▶ INSTRUCTIONS FOR THE TASK: Leaving out the images, reproduce every line of the data that follows exactly.

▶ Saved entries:
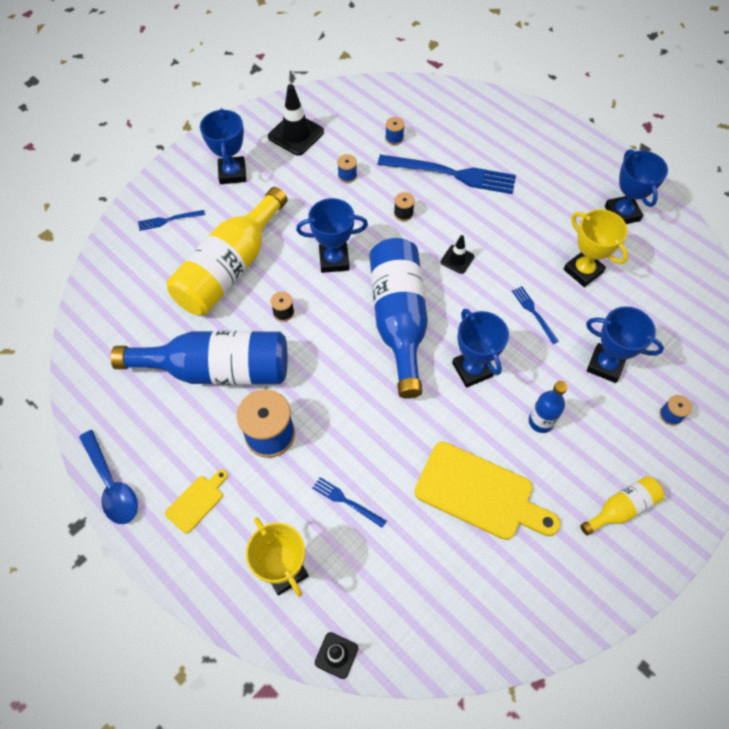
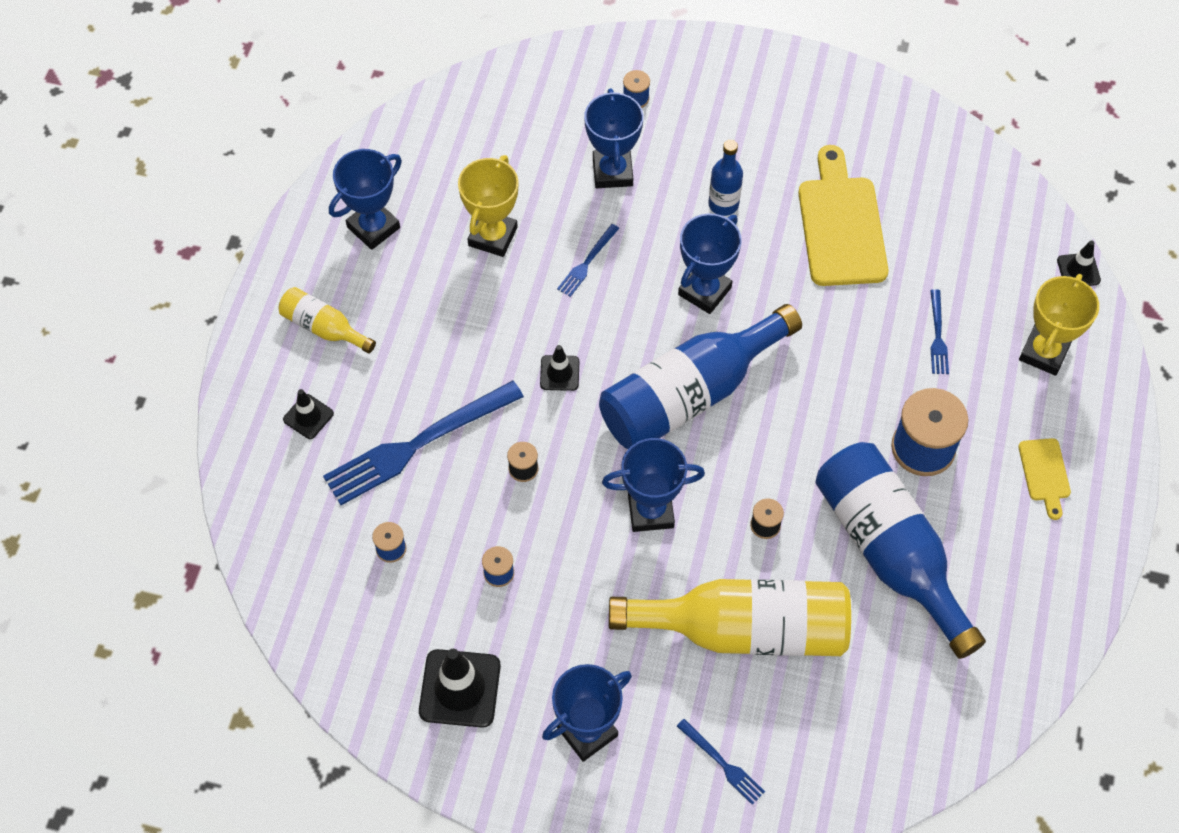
camera: 120 degrees left, 0 degrees up
(112, 485) = (1094, 570): blue spoon -> none
(197, 501) = (1044, 473): yellow cutting board -> yellow cutting board turned 105 degrees counterclockwise
(334, 260) = (650, 511): blue trophy -> blue trophy turned 60 degrees counterclockwise
(451, 174) = (418, 444): blue fork -> blue fork turned 105 degrees counterclockwise
(499, 135) = (308, 416): none -> black traffic cone
(621, 508) = (770, 106): yellow bottle -> yellow bottle (324, 328)

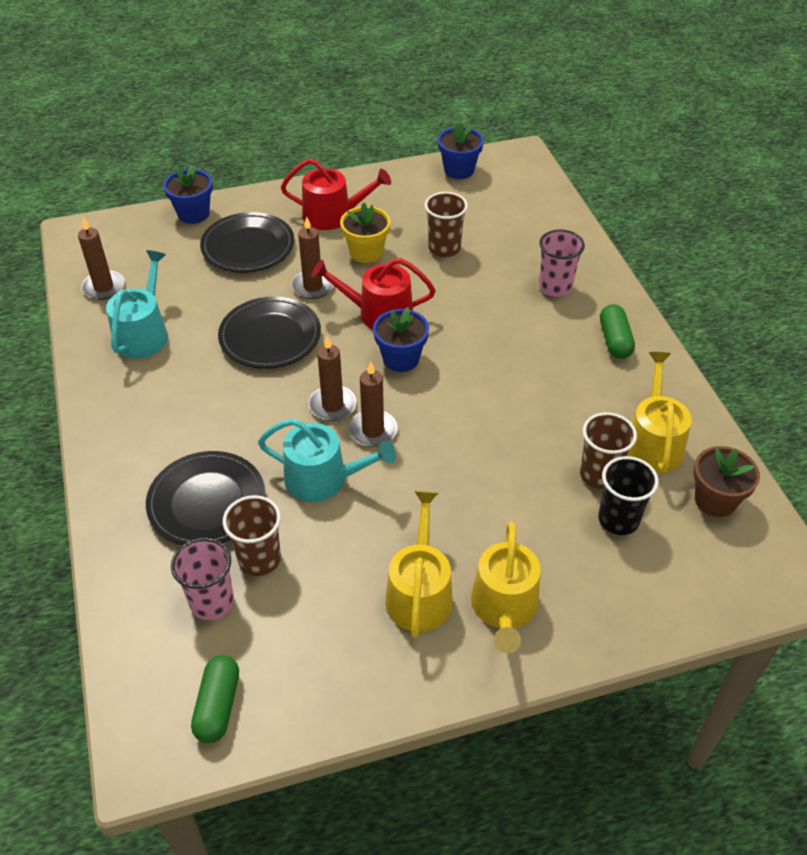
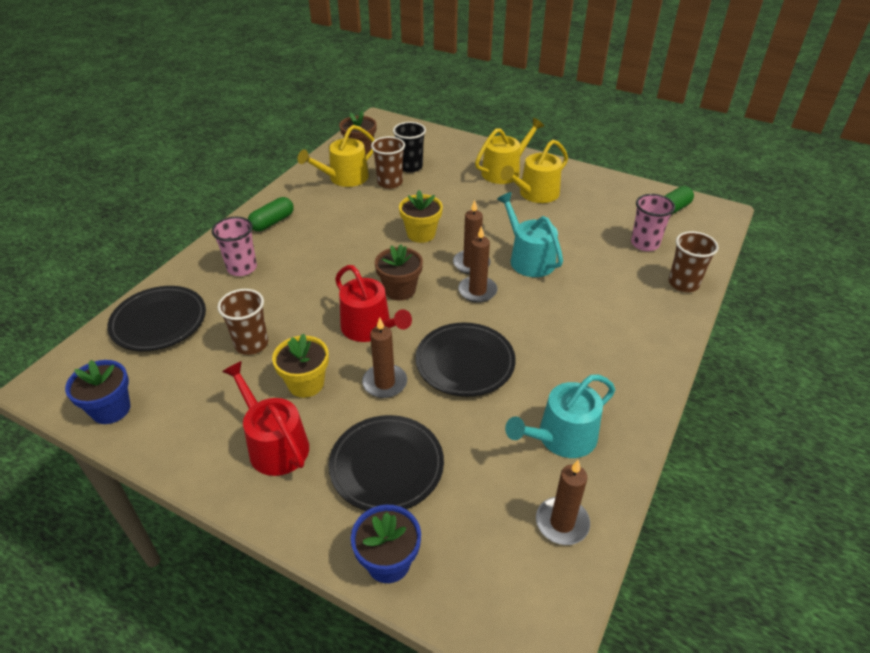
camera: 135 degrees left, 5 degrees down
(207, 503) = (610, 287): black plate -> black plate (159, 322)
(259, 559) = (602, 246): brown cup -> brown cup (683, 283)
(401, 359) = (400, 290): blue flower pot -> brown flower pot
(465, 430) = (421, 234): none -> yellow flower pot

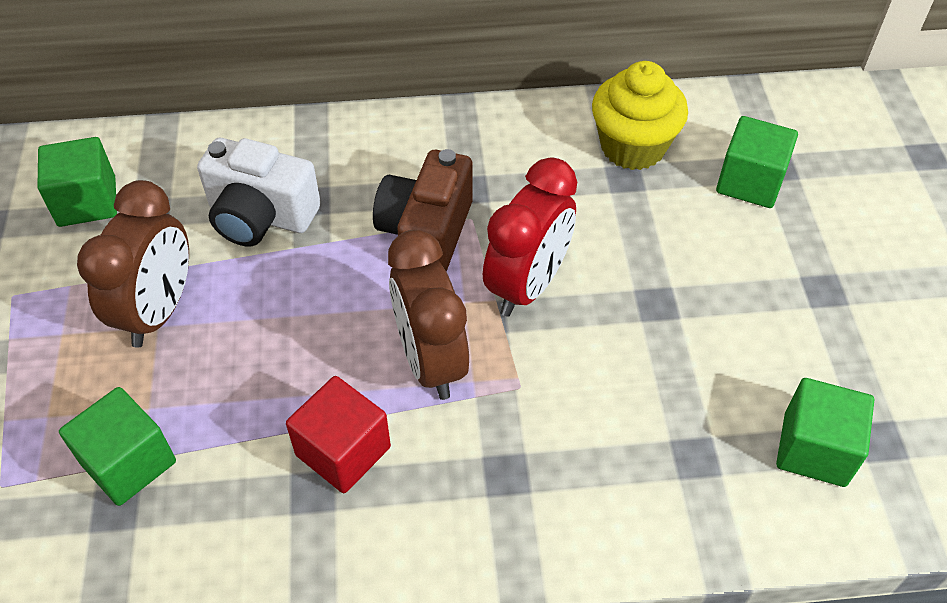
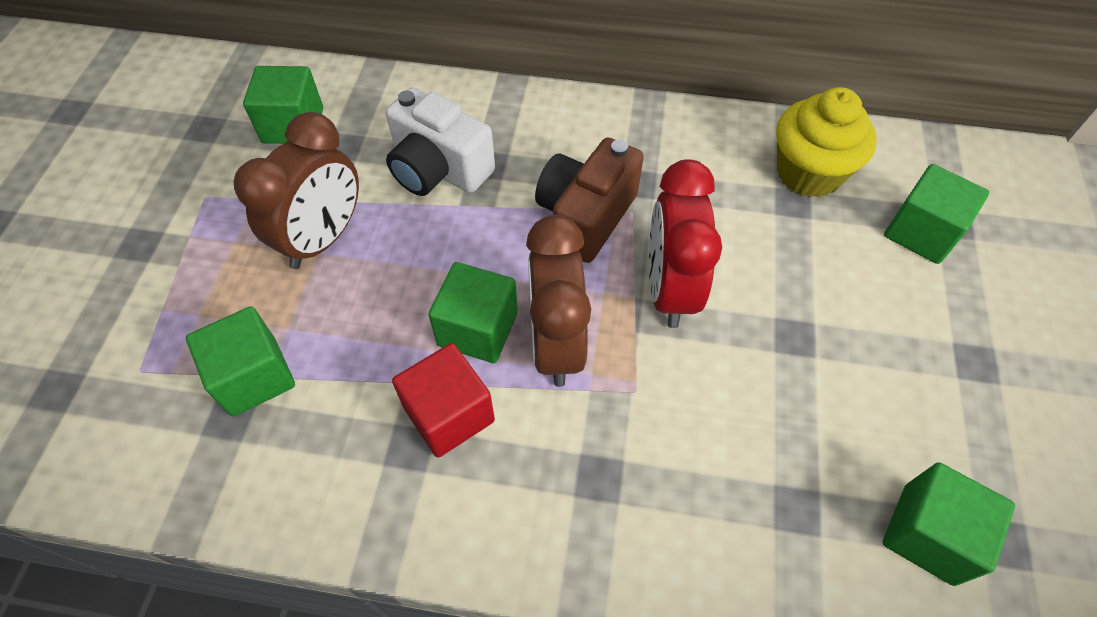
camera: 15 degrees right, 5 degrees up
(348, 364) = (478, 329): none -> green cube
(527, 285) = (669, 289): red clock -> red clock turned 135 degrees clockwise

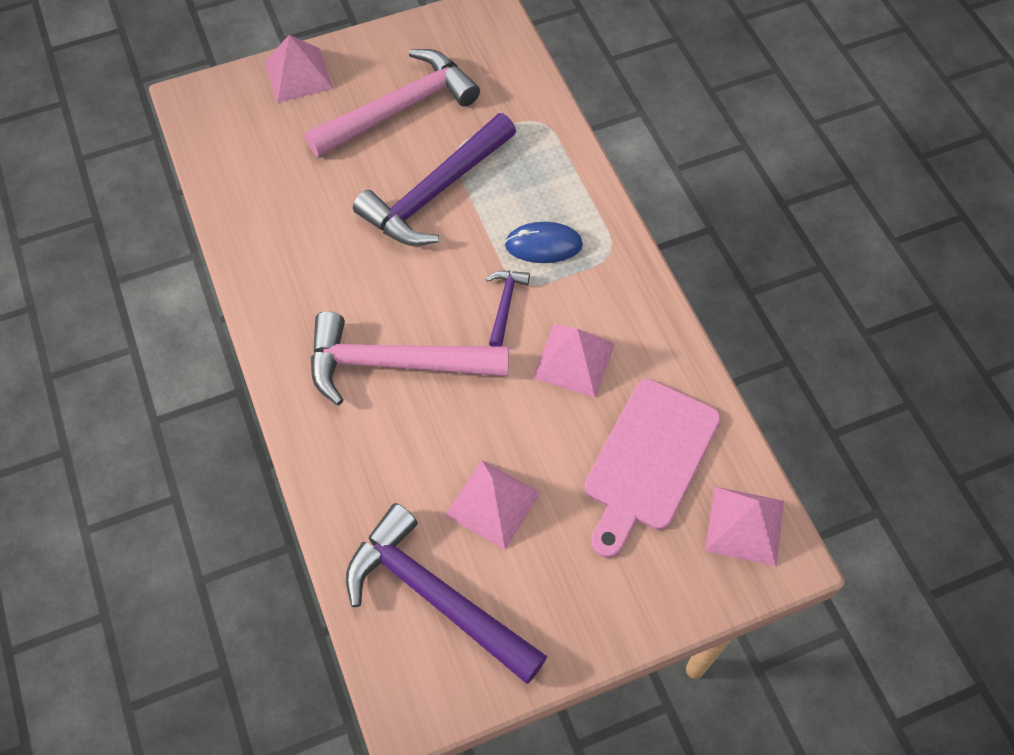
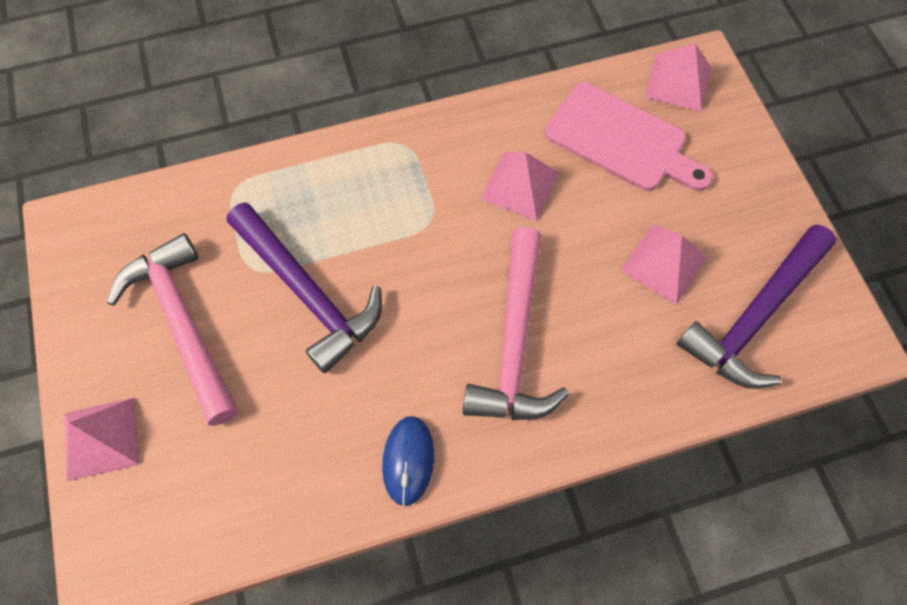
camera: 85 degrees left, 5 degrees up
(505, 305) = (454, 237): purple hammer -> none
(543, 245) = (389, 198): blue mouse -> blue mouse (408, 460)

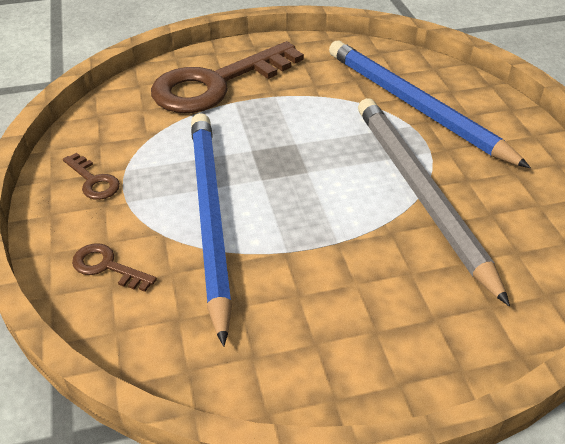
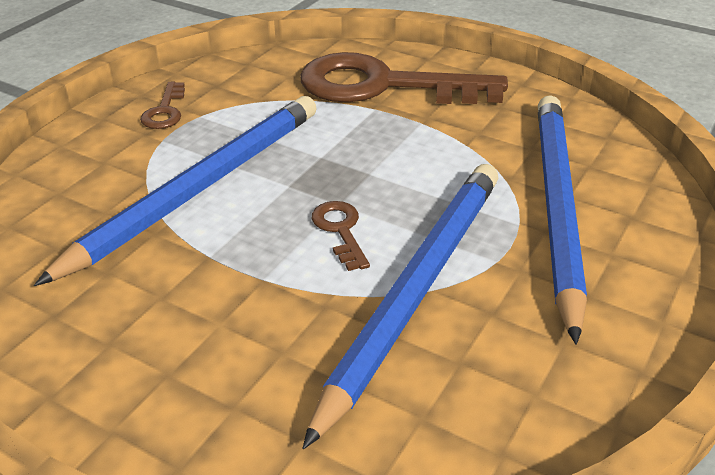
camera: 45 degrees right, 5 degrees down
(107, 267) = (74, 178): brown key -> brown key (340, 230)
(419, 193) = (414, 290): grey pencil -> blue pencil

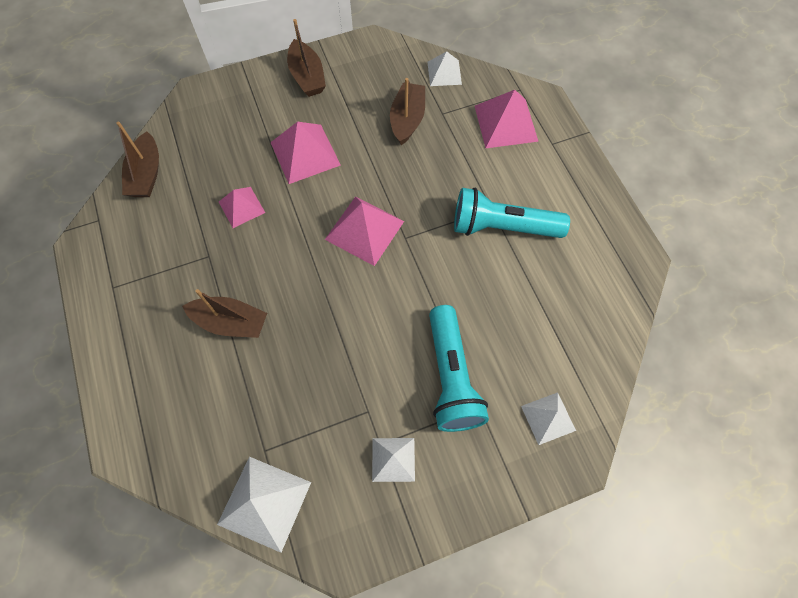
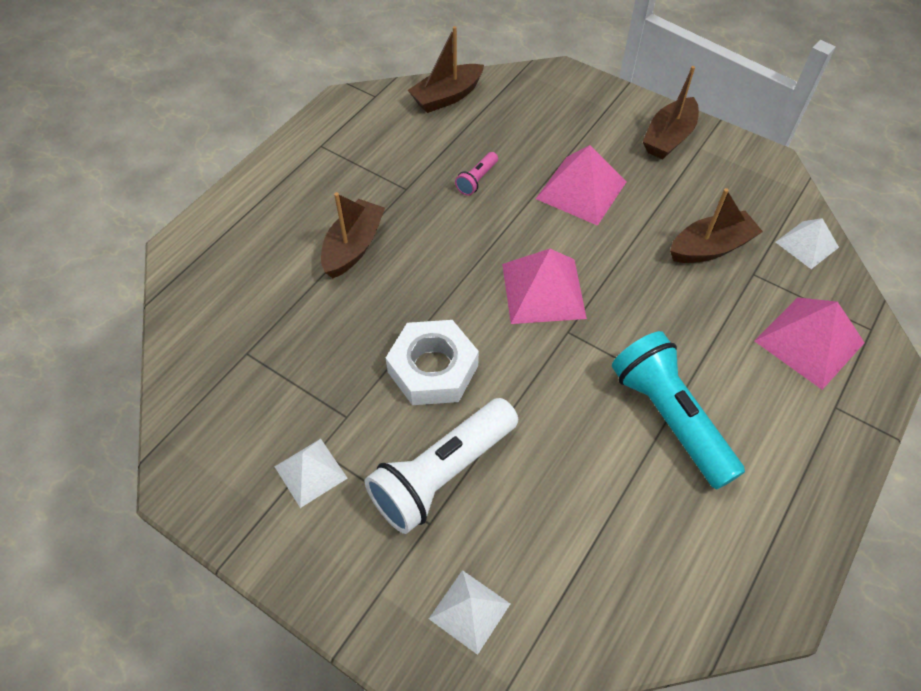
camera: 55 degrees right, 10 degrees down
(231, 322) = (353, 247): brown boat -> brown boat turned 135 degrees counterclockwise
(241, 207) = (477, 180): pink pyramid -> pink flashlight
(264, 503) = (195, 385): white pyramid -> none
(372, 334) = (433, 369): none -> white nut
(451, 377) = (442, 474): turquoise flashlight -> white flashlight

▶ SOLVED EXERCISE:
camera: 120 degrees left, 0 degrees up
(112, 485) = (1094, 570): blue spoon -> none
(197, 501) = (1044, 473): yellow cutting board -> yellow cutting board turned 105 degrees counterclockwise
(334, 260) = (650, 511): blue trophy -> blue trophy turned 60 degrees counterclockwise
(451, 174) = (418, 444): blue fork -> blue fork turned 105 degrees counterclockwise
(499, 135) = (308, 416): none -> black traffic cone
(621, 508) = (770, 106): yellow bottle -> yellow bottle (324, 328)

camera: 135 degrees left, 5 degrees down
(207, 503) = (610, 287): black plate -> black plate (159, 322)
(259, 559) = (602, 246): brown cup -> brown cup (683, 283)
(401, 359) = (400, 290): blue flower pot -> brown flower pot
(465, 430) = (421, 234): none -> yellow flower pot

camera: 15 degrees right, 5 degrees up
(348, 364) = (478, 329): none -> green cube
(527, 285) = (669, 289): red clock -> red clock turned 135 degrees clockwise

camera: 85 degrees left, 5 degrees up
(505, 305) = (454, 237): purple hammer -> none
(543, 245) = (389, 198): blue mouse -> blue mouse (408, 460)

camera: 45 degrees right, 5 degrees down
(107, 267) = (74, 178): brown key -> brown key (340, 230)
(419, 193) = (414, 290): grey pencil -> blue pencil

camera: 55 degrees right, 10 degrees down
(231, 322) = (353, 247): brown boat -> brown boat turned 135 degrees counterclockwise
(241, 207) = (477, 180): pink pyramid -> pink flashlight
(264, 503) = (195, 385): white pyramid -> none
(372, 334) = (433, 369): none -> white nut
(451, 377) = (442, 474): turquoise flashlight -> white flashlight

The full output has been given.